**Assignment**
Within the records below, reproduce without change the lines from the line that has "C3: 220nF (+12V, 0V) -> 15nF (+12V, 0V)" through the line that has "R1: 100k (+12V, RESET) -> 15k (+12V, RESET)", and only those.

**Provided records**
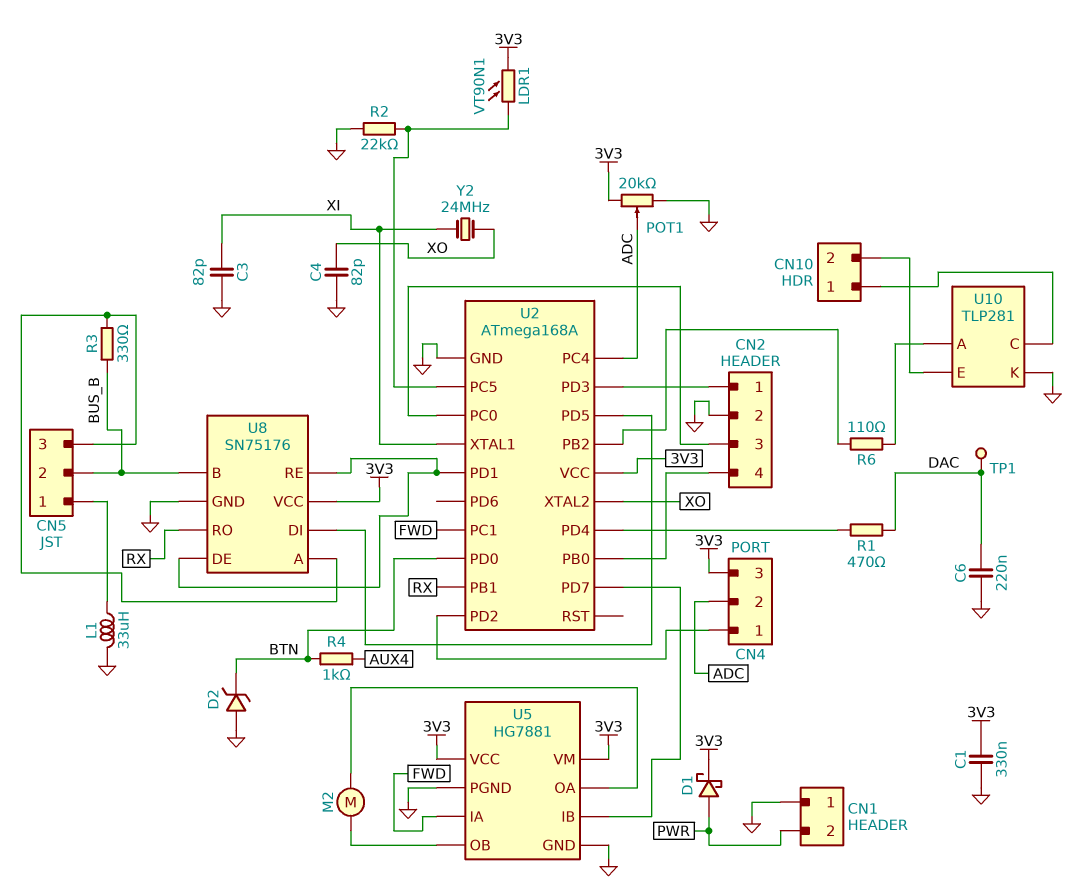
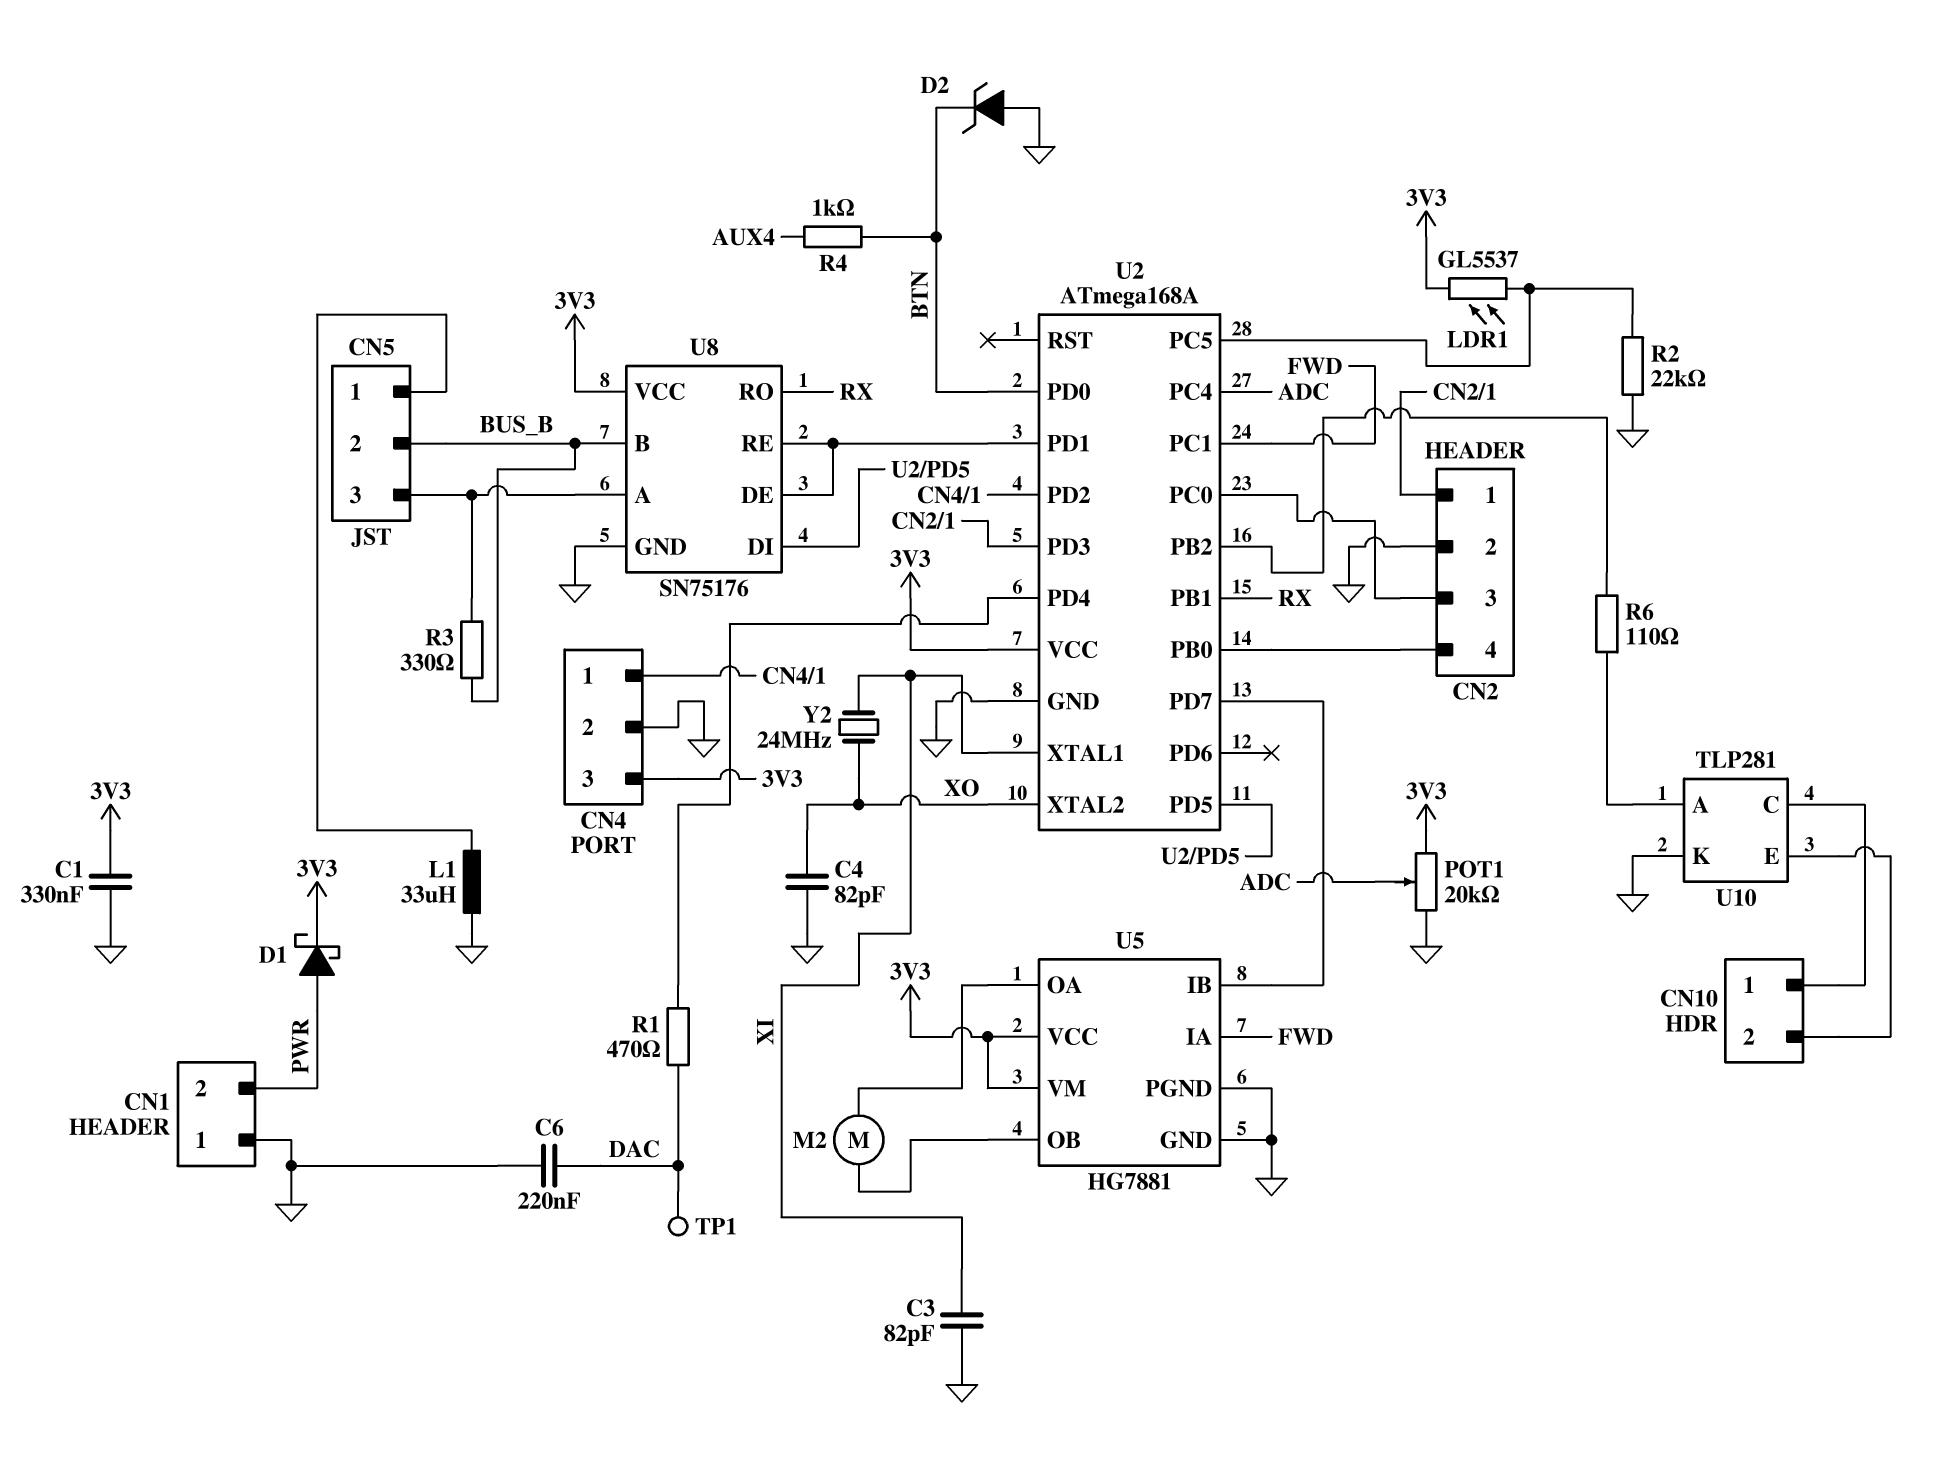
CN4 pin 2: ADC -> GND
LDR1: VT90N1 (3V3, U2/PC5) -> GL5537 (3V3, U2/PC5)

* * *

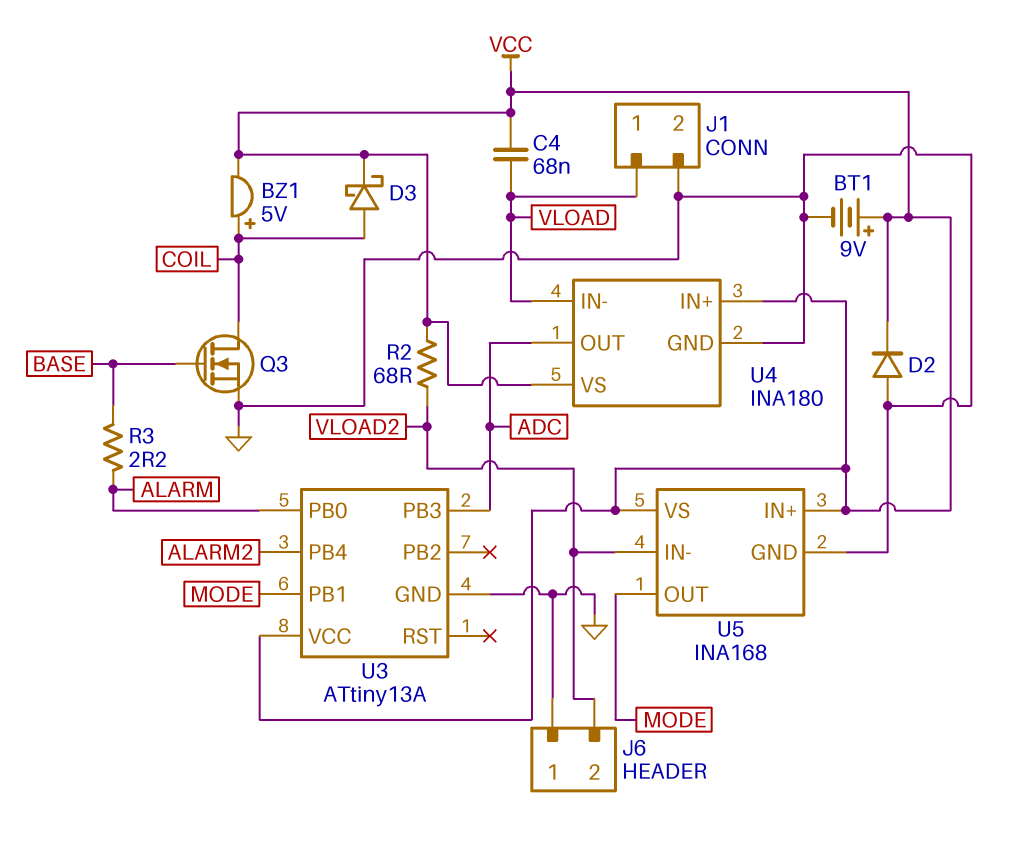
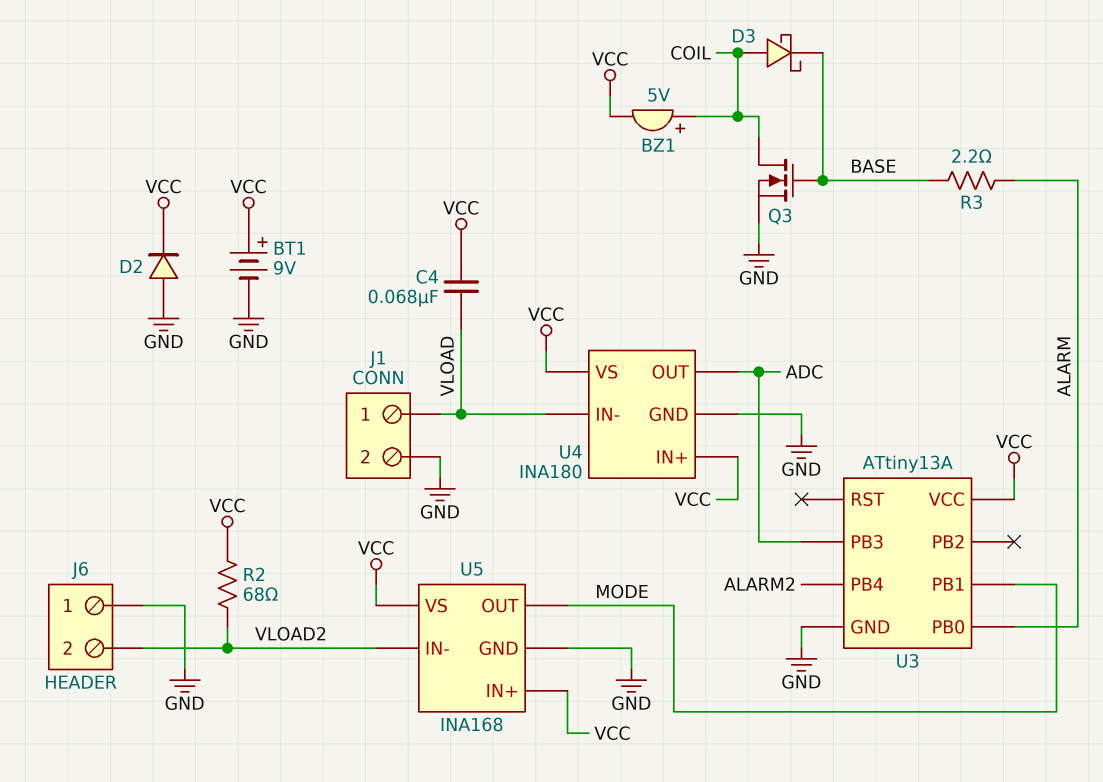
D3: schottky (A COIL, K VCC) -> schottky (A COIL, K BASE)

* * *

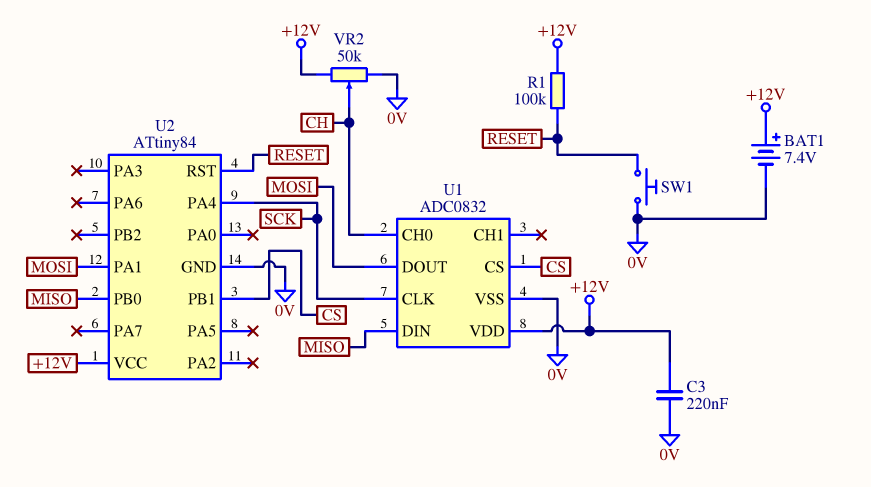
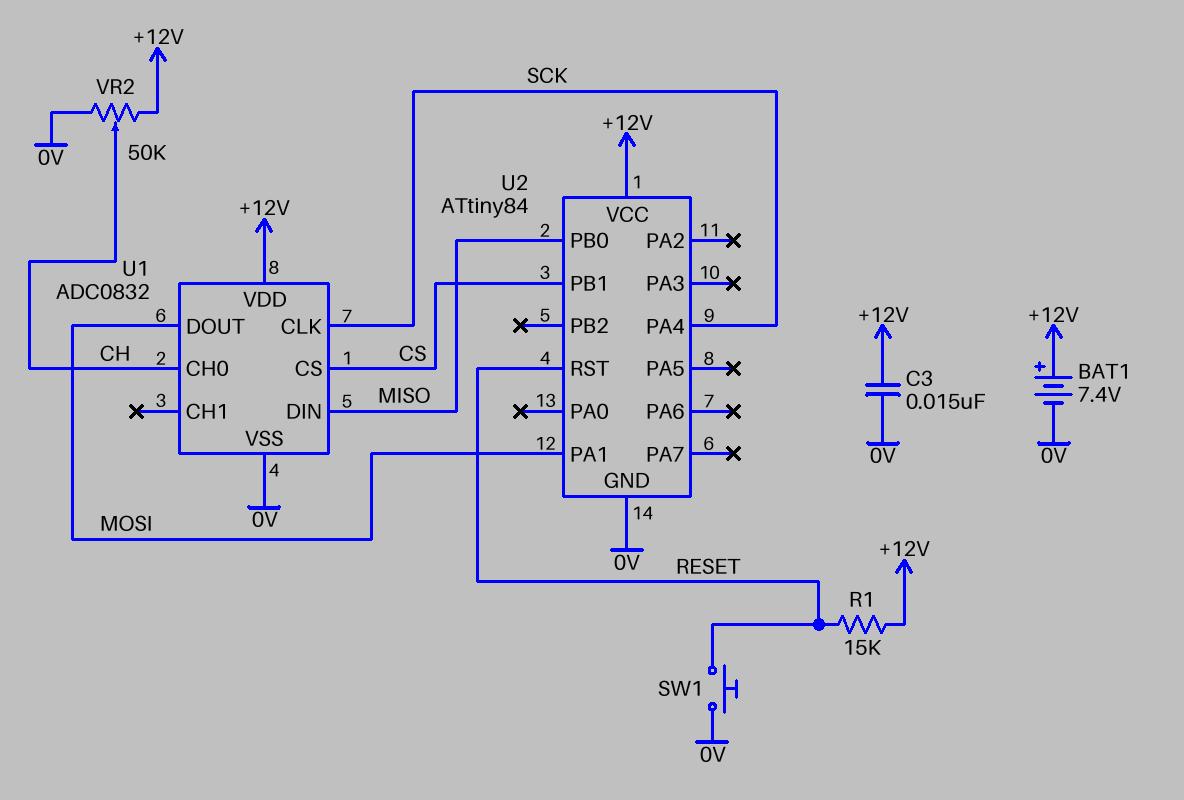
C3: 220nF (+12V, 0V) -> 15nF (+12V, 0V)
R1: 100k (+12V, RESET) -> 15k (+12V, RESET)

**Written response**
C3: 220nF (+12V, 0V) -> 15nF (+12V, 0V)
R1: 100k (+12V, RESET) -> 15k (+12V, RESET)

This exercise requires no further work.